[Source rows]
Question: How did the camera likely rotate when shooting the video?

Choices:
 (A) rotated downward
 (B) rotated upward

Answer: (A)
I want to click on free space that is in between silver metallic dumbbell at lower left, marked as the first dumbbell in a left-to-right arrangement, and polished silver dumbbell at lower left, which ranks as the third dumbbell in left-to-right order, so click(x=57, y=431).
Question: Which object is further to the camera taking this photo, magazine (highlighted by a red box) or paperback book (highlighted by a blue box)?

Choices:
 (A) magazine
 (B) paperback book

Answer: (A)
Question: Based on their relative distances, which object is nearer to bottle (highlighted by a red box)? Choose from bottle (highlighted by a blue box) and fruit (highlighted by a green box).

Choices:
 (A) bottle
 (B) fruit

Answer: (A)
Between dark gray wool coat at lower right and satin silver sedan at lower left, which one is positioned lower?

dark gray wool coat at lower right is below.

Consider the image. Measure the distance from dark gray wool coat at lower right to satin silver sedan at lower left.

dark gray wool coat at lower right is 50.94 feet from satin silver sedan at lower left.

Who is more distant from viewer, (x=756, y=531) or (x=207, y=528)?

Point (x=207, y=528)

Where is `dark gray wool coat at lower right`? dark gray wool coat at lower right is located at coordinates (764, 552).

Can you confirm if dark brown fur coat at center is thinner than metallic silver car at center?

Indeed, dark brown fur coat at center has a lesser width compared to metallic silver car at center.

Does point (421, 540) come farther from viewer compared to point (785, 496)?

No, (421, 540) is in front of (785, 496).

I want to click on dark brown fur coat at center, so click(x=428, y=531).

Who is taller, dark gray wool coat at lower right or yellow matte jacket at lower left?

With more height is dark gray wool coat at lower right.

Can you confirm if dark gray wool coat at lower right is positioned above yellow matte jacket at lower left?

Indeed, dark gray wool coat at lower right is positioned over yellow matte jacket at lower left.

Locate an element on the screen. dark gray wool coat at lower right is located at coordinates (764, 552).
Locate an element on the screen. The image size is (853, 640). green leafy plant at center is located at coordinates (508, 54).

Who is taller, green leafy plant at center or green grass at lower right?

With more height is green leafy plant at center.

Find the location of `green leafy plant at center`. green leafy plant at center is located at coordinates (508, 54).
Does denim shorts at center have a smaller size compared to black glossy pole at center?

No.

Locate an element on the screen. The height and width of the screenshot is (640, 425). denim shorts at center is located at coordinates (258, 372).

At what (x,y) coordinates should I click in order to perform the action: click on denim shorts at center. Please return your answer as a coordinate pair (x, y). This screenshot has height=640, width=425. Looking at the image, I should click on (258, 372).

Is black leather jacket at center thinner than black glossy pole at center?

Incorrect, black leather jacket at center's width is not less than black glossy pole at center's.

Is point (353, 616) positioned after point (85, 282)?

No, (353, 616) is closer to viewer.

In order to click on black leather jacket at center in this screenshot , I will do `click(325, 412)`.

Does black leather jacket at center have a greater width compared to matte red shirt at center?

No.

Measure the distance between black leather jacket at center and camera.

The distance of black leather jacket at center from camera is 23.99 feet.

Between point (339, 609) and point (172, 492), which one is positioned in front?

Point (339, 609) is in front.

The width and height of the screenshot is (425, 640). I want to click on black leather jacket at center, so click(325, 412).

• _TASK TO COMPLETE_:
Put every non-blank line of the source rows above into a Markdown table with two columns: No., giving each line's sequential number, and Line, holding the line itself.

• _THE SOLUTION_:
| No. | Line |
|---|---|
| 1 | Question: How did the camera likely rotate when shooting the video? |
| 2 | Choices: |
| 3 |  (A) rotated downward |
| 4 |  (B) rotated upward |
| 5 | Answer: (A) |
| 6 | I want to click on free space that is in between silver metallic dumbbell at lower left, marked as the first dumbbell in a left-to-right arrangement, and polished silver dumbbell at lower left, which ranks as the third dumbbell in left-to-right order, so click(x=57, y=431). |
| 7 | Question: Which object is further to the camera taking this photo, magazine (highlighted by a red box) or paperback book (highlighted by a blue box)? |
| 8 | Choices: |
| 9 |  (A) magazine |
| 10 |  (B) paperback book |
| 11 | Answer: (A) |
| 12 | Question: Based on their relative distances, which object is nearer to bottle (highlighted by a red box)? Choose from bottle (highlighted by a blue box) and fruit (highlighted by a green box). |
| 13 | Choices: |
| 14 |  (A) bottle |
| 15 |  (B) fruit |
| 16 | Answer: (A) |
| 17 | Between dark gray wool coat at lower right and satin silver sedan at lower left, which one is positioned lower? |
| 18 | dark gray wool coat at lower right is below. |
| 19 | Consider the image. Measure the distance from dark gray wool coat at lower right to satin silver sedan at lower left. |
| 20 | dark gray wool coat at lower right is 50.94 feet from satin silver sedan at lower left. |
| 21 | Who is more distant from viewer, (x=756, y=531) or (x=207, y=528)? |
| 22 | Point (x=207, y=528) |
| 23 | Where is `dark gray wool coat at lower right`? dark gray wool coat at lower right is located at coordinates (764, 552). |
| 24 | Can you confirm if dark brown fur coat at center is thinner than metallic silver car at center? |
| 25 | Indeed, dark brown fur coat at center has a lesser width compared to metallic silver car at center. |
| 26 | Does point (421, 540) come farther from viewer compared to point (785, 496)? |
| 27 | No, (421, 540) is in front of (785, 496). |
| 28 | I want to click on dark brown fur coat at center, so click(x=428, y=531). |
| 29 | Who is taller, dark gray wool coat at lower right or yellow matte jacket at lower left? |
| 30 | With more height is dark gray wool coat at lower right. |
| 31 | Can you confirm if dark gray wool coat at lower right is positioned above yellow matte jacket at lower left? |
| 32 | Indeed, dark gray wool coat at lower right is positioned over yellow matte jacket at lower left. |
| 33 | Locate an element on the screen. dark gray wool coat at lower right is located at coordinates (764, 552). |
| 34 | Locate an element on the screen. The image size is (853, 640). green leafy plant at center is located at coordinates (508, 54). |
| 35 | Who is taller, green leafy plant at center or green grass at lower right? |
| 36 | With more height is green leafy plant at center. |
| 37 | Find the location of `green leafy plant at center`. green leafy plant at center is located at coordinates (508, 54). |
| 38 | Does denim shorts at center have a smaller size compared to black glossy pole at center? |
| 39 | No. |
| 40 | Locate an element on the screen. The height and width of the screenshot is (640, 425). denim shorts at center is located at coordinates (258, 372). |
| 41 | At what (x,y) coordinates should I click in order to perform the action: click on denim shorts at center. Please return your answer as a coordinate pair (x, y). This screenshot has height=640, width=425. Looking at the image, I should click on (258, 372). |
| 42 | Is black leather jacket at center thinner than black glossy pole at center? |
| 43 | Incorrect, black leather jacket at center's width is not less than black glossy pole at center's. |
| 44 | Is point (353, 616) positioned after point (85, 282)? |
| 45 | No, (353, 616) is closer to viewer. |
| 46 | In order to click on black leather jacket at center in this screenshot , I will do `click(325, 412)`. |
| 47 | Does black leather jacket at center have a greater width compared to matte red shirt at center? |
| 48 | No. |
| 49 | Measure the distance between black leather jacket at center and camera. |
| 50 | The distance of black leather jacket at center from camera is 23.99 feet. |
| 51 | Between point (339, 609) and point (172, 492), which one is positioned in front? |
| 52 | Point (339, 609) is in front. |
| 53 | The width and height of the screenshot is (425, 640). I want to click on black leather jacket at center, so click(325, 412). |